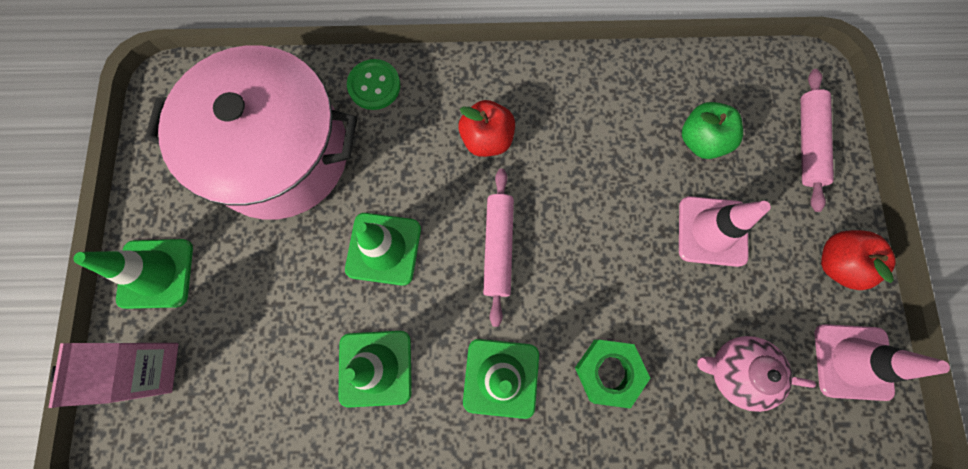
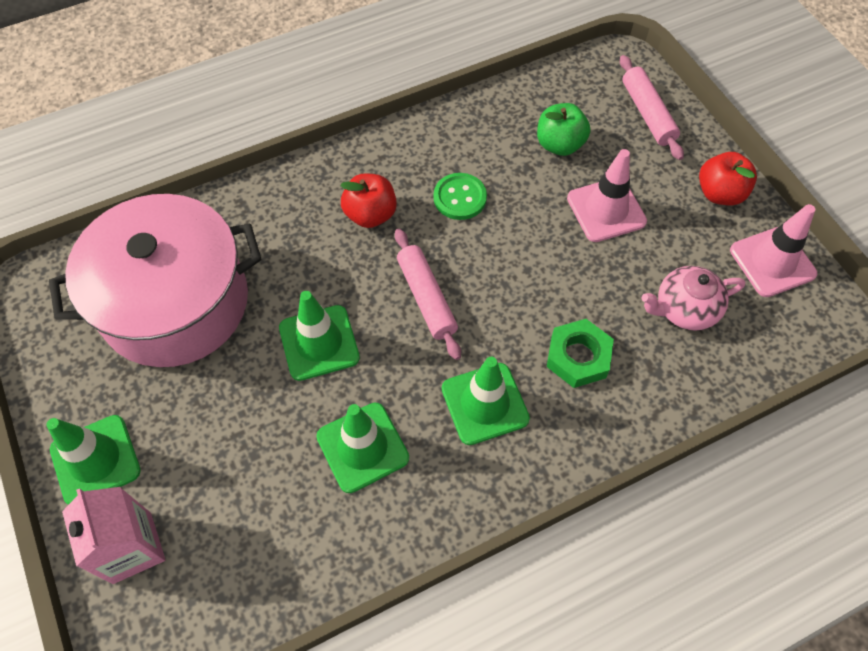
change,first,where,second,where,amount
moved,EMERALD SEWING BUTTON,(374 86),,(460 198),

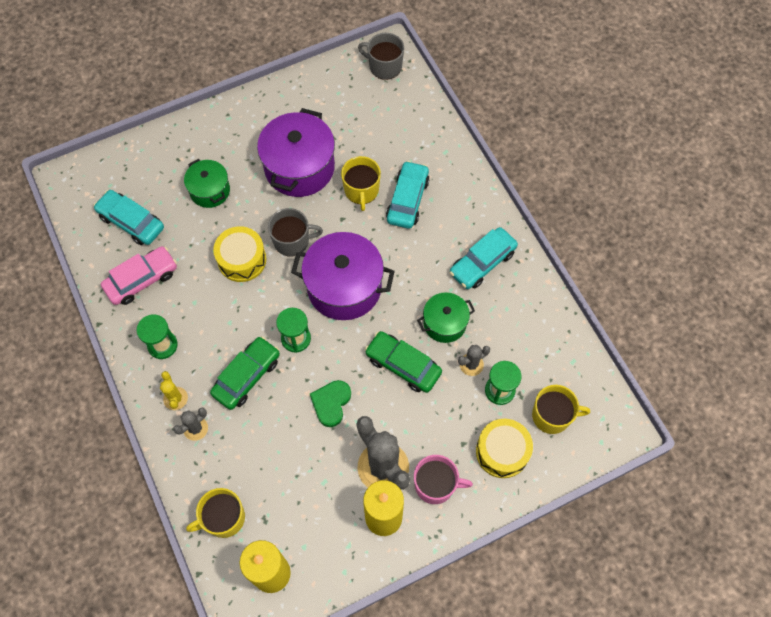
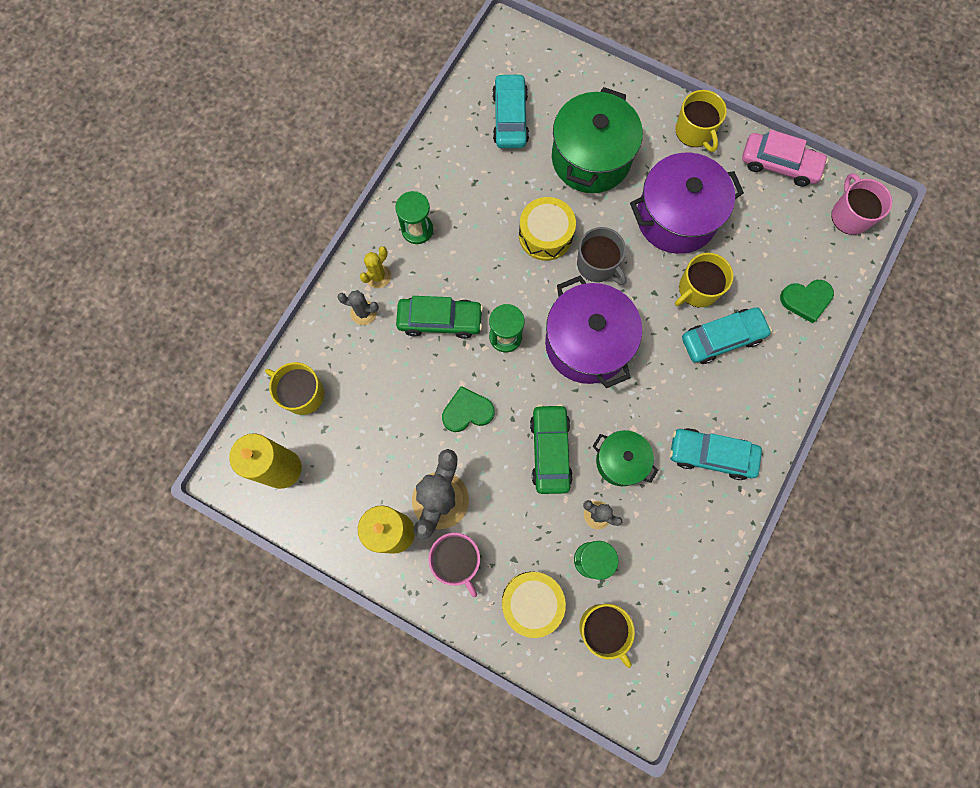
change,first,where,second,where,amount
moved,PINK AUTOMOBILE,(142 280),,(779 164),
resized,EMERALD STOCKPOT,(210 191),,(591 158),x1.76
recoloured,ASH-GREY COFFEE MUG,(384 66),PINK COFFEE MUG,(850 215),
added,,,YELLOW COFFEE MUG,(694 132),
added,,,EMERALD LOVE HEART,(806 300),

• • • •

Exercise brief:
Could you retype the whole listing word for word, minus its pictures?

Worked solution:
change,first,where,second,where,amount
moved,EMERALD SEWING BUTTON,(374 86),,(460 198),

change,first,where,second,where,amount
moved,PINK AUTOMOBILE,(142 280),,(779 164),
resized,EMERALD STOCKPOT,(210 191),,(591 158),x1.76
recoloured,ASH-GREY COFFEE MUG,(384 66),PINK COFFEE MUG,(850 215),
added,,,YELLOW COFFEE MUG,(694 132),
added,,,EMERALD LOVE HEART,(806 300),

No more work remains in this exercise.